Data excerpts
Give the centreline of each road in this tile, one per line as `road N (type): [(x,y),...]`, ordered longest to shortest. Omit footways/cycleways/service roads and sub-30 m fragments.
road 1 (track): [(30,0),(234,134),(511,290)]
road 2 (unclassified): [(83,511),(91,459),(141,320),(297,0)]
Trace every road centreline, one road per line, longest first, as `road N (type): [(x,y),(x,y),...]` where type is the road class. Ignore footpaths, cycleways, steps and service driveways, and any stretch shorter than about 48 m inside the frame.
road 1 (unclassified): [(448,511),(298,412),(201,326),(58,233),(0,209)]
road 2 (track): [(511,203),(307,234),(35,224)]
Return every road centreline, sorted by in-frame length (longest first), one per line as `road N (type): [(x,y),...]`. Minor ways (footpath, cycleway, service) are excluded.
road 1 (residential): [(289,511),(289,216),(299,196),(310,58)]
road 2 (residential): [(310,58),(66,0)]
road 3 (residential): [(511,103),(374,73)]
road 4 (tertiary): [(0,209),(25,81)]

— Your goal —
Convert the stretch from the line containing "Return every road" through the line containing "road 1 (residential): [(289,511),(289,216),(299,196),(310,58)]" into a Markdown table with the columns No. and Line, numbering each line and skipping blank ones.

— Exercise result —
| No. | Line |
|---|---|
| 1 | Return every road centreline, sorted by in-frame length (longest first), one per line as `road N (type): [(x,y),...]`. Minor ways (footpath, cycleway, service) are excluded. |
| 2 | road 1 (residential): [(289,511),(289,216),(299,196),(310,58)] |